■ Records to process

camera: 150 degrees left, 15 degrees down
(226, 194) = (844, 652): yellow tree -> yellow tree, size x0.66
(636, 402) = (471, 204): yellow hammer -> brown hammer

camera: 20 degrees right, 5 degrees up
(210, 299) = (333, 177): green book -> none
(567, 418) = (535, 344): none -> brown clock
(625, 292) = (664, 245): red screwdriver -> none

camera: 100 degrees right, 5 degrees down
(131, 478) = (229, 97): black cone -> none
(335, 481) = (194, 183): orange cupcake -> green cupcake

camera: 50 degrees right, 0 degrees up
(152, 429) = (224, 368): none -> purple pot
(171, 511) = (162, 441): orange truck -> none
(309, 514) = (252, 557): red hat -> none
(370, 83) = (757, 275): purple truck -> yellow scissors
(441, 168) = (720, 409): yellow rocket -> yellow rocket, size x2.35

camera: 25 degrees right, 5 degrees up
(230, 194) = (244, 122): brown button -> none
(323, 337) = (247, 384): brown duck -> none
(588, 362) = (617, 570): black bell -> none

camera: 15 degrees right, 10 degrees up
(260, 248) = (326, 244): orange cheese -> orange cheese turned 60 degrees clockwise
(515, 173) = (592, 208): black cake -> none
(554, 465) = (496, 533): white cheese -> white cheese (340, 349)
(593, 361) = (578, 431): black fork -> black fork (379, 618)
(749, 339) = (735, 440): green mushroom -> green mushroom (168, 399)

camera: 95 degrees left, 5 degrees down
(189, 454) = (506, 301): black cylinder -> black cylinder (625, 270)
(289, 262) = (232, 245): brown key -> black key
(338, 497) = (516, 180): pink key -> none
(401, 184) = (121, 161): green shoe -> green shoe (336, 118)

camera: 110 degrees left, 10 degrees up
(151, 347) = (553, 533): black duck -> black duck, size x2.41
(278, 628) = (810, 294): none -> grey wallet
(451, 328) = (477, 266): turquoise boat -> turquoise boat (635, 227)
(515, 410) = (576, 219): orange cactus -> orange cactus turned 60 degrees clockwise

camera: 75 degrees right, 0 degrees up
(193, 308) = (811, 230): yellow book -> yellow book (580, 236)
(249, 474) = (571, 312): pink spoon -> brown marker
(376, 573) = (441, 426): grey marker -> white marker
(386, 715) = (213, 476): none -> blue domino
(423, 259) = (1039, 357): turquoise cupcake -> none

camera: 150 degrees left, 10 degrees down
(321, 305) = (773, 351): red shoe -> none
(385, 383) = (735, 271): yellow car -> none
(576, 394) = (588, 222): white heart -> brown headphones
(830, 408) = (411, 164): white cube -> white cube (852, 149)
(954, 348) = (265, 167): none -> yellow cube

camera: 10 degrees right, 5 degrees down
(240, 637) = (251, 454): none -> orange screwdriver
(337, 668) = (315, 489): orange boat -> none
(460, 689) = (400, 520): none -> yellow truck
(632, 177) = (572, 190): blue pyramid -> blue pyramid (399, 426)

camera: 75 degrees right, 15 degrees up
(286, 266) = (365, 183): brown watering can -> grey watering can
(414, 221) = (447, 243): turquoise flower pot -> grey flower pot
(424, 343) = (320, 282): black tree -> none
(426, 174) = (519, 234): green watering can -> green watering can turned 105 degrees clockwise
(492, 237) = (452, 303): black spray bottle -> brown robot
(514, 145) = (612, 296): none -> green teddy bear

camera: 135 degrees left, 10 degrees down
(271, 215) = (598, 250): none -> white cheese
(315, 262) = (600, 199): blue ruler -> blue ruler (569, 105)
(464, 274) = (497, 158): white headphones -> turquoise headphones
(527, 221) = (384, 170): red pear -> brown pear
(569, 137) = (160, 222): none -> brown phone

■ Directions
Output the first line of the entries above and every line after it, exactly as written, ending with the line that contains "(151, 347) = (553, 533): black".

■ Solution for this task
camera: 150 degrees left, 15 degrees down
(226, 194) = (844, 652): yellow tree -> yellow tree, size x0.66
(636, 402) = (471, 204): yellow hammer -> brown hammer

camera: 20 degrees right, 5 degrees up
(210, 299) = (333, 177): green book -> none
(567, 418) = (535, 344): none -> brown clock
(625, 292) = (664, 245): red screwdriver -> none

camera: 100 degrees right, 5 degrees down
(131, 478) = (229, 97): black cone -> none
(335, 481) = (194, 183): orange cupcake -> green cupcake

camera: 50 degrees right, 0 degrees up
(152, 429) = (224, 368): none -> purple pot
(171, 511) = (162, 441): orange truck -> none
(309, 514) = (252, 557): red hat -> none
(370, 83) = (757, 275): purple truck -> yellow scissors
(441, 168) = (720, 409): yellow rocket -> yellow rocket, size x2.35

camera: 25 degrees right, 5 degrees up
(230, 194) = (244, 122): brown button -> none
(323, 337) = (247, 384): brown duck -> none
(588, 362) = (617, 570): black bell -> none

camera: 15 degrees right, 10 degrees up
(260, 248) = (326, 244): orange cheese -> orange cheese turned 60 degrees clockwise
(515, 173) = (592, 208): black cake -> none
(554, 465) = (496, 533): white cheese -> white cheese (340, 349)
(593, 361) = (578, 431): black fork -> black fork (379, 618)
(749, 339) = (735, 440): green mushroom -> green mushroom (168, 399)

camera: 95 degrees left, 5 degrees down
(189, 454) = (506, 301): black cylinder -> black cylinder (625, 270)
(289, 262) = (232, 245): brown key -> black key
(338, 497) = (516, 180): pink key -> none
(401, 184) = (121, 161): green shoe -> green shoe (336, 118)

camera: 110 degrees left, 10 degrees up
(151, 347) = (553, 533): black duck -> black duck, size x2.41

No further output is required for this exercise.